▶ Task instructions:
The task calls for the line containing "turquoise rolling pin: [280,228,389,271]" and all later lines, through the end of the entries below, to be set down exactly and without pictures.

▶ Excerpted records:

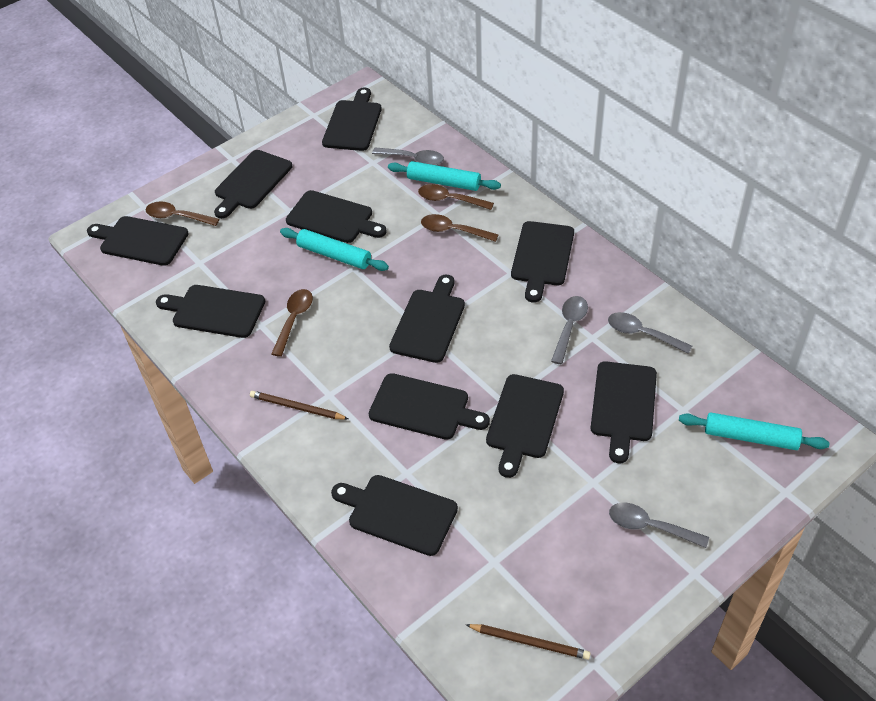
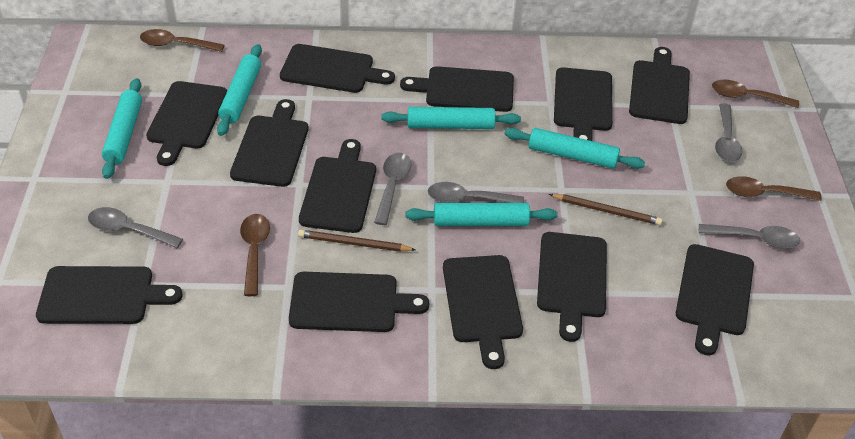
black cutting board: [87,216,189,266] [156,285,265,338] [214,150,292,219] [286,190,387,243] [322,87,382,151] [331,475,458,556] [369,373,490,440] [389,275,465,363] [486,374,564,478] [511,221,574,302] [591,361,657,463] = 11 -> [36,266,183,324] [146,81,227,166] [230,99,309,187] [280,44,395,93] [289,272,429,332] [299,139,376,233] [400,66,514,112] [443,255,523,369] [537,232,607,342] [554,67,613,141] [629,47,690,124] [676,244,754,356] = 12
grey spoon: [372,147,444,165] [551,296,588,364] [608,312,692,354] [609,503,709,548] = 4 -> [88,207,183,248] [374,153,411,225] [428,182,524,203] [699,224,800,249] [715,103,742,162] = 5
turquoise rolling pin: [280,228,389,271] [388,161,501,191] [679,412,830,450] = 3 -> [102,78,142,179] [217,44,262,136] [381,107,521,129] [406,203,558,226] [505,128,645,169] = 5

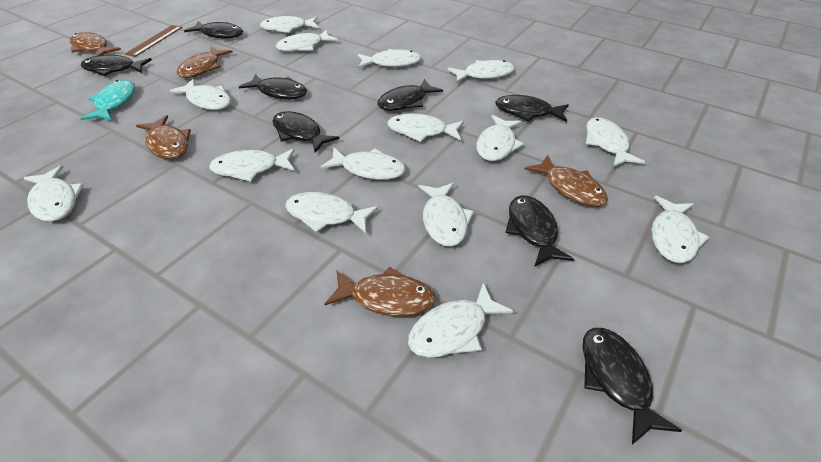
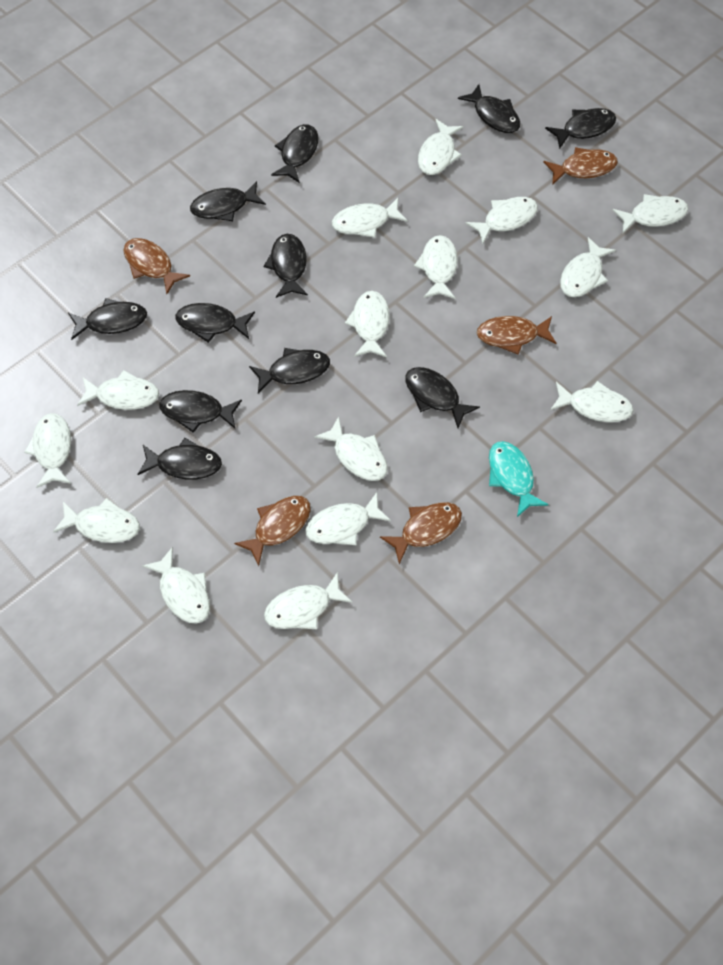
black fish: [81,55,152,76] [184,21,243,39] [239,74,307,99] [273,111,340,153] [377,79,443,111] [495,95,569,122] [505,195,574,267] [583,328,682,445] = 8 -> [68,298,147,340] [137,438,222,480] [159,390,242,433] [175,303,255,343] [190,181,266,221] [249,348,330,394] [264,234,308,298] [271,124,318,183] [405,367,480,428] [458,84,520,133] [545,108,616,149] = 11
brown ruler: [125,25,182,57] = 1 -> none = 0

▶ Solution:
turquoise rolling pin: [280,228,389,271] [388,161,501,191] [679,412,830,450] = 3 -> [102,78,142,179] [217,44,262,136] [381,107,521,129] [406,203,558,226] [505,128,645,169] = 5

black fish: [81,55,152,76] [184,21,243,39] [239,74,307,99] [273,111,340,153] [377,79,443,111] [495,95,569,122] [505,195,574,267] [583,328,682,445] = 8 -> [68,298,147,340] [137,438,222,480] [159,390,242,433] [175,303,255,343] [190,181,266,221] [249,348,330,394] [264,234,308,298] [271,124,318,183] [405,367,480,428] [458,84,520,133] [545,108,616,149] = 11
brown ruler: [125,25,182,57] = 1 -> none = 0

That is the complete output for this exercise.